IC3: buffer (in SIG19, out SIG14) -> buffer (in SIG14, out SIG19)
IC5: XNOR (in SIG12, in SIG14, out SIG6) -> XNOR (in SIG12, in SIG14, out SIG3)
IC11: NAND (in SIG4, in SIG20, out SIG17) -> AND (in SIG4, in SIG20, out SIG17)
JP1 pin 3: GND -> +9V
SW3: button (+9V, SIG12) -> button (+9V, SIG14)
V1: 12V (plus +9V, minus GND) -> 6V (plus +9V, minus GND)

++++++

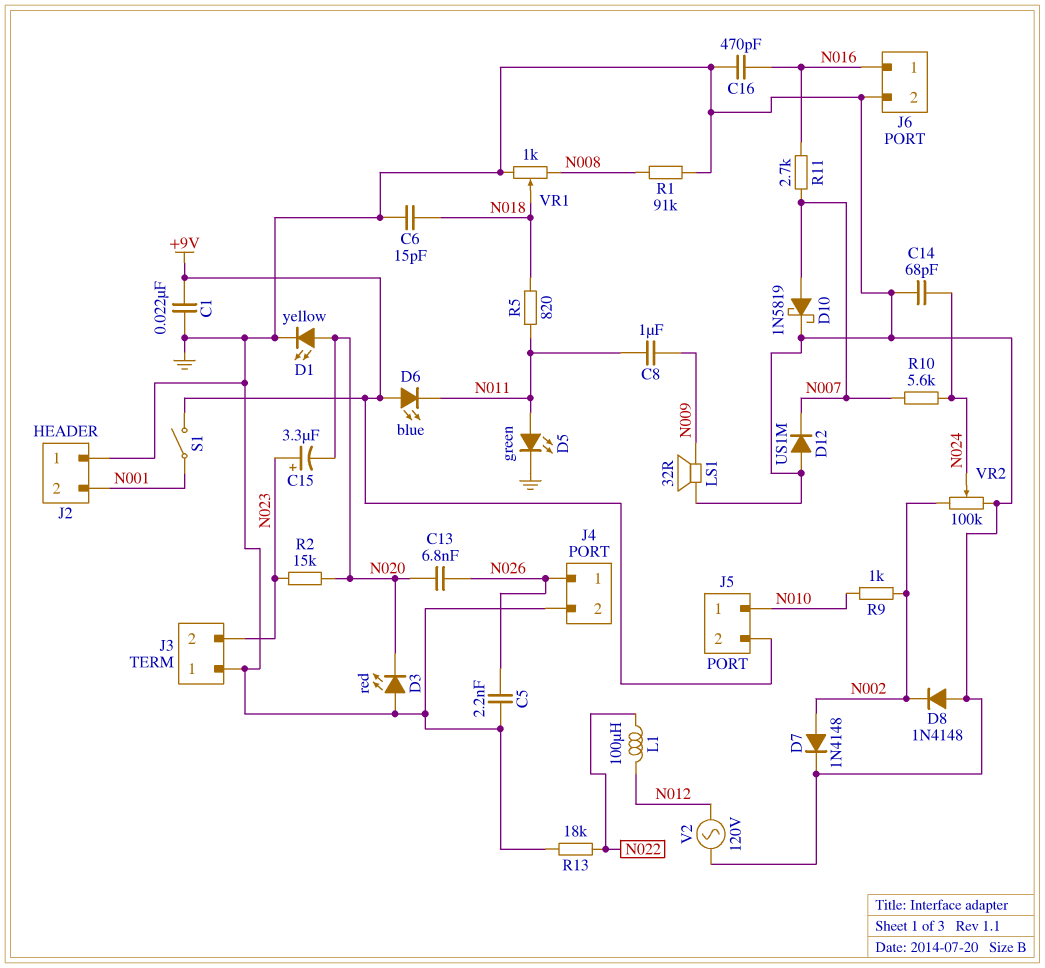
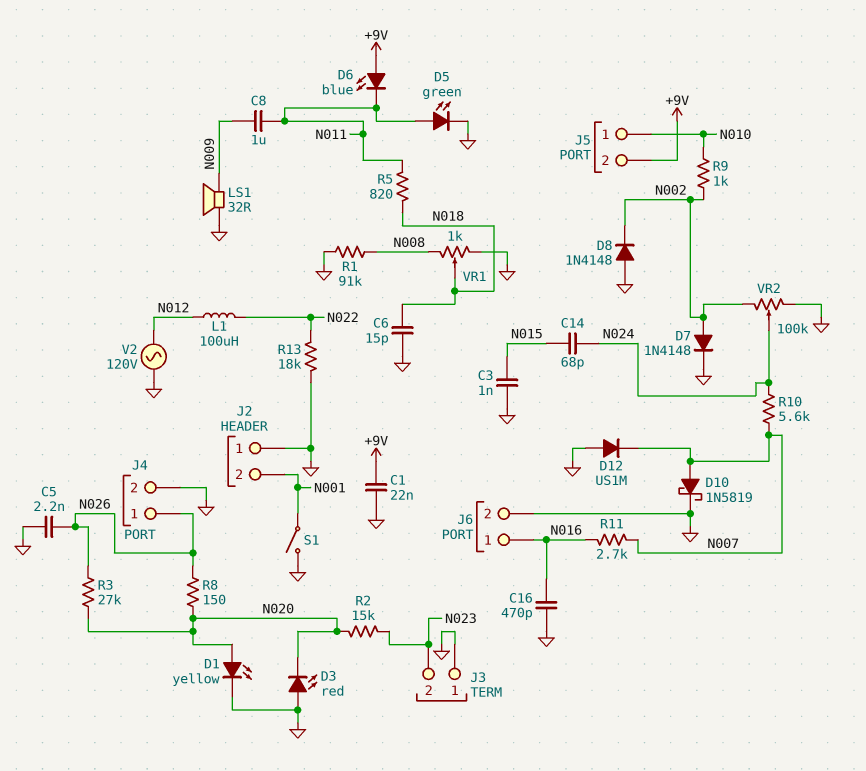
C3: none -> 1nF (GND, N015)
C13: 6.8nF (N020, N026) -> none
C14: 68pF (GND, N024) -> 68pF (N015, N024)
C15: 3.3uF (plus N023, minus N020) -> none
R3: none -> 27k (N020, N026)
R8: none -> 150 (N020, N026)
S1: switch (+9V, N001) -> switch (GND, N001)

++++++

## BRIEF
Scan the listing for "plus" and copy out each line that has it.

## EXPECTED OUTPUT
V1: 12V (plus +9V, minus GND) -> 6V (plus +9V, minus GND)
C15: 3.3uF (plus N023, minus N020) -> none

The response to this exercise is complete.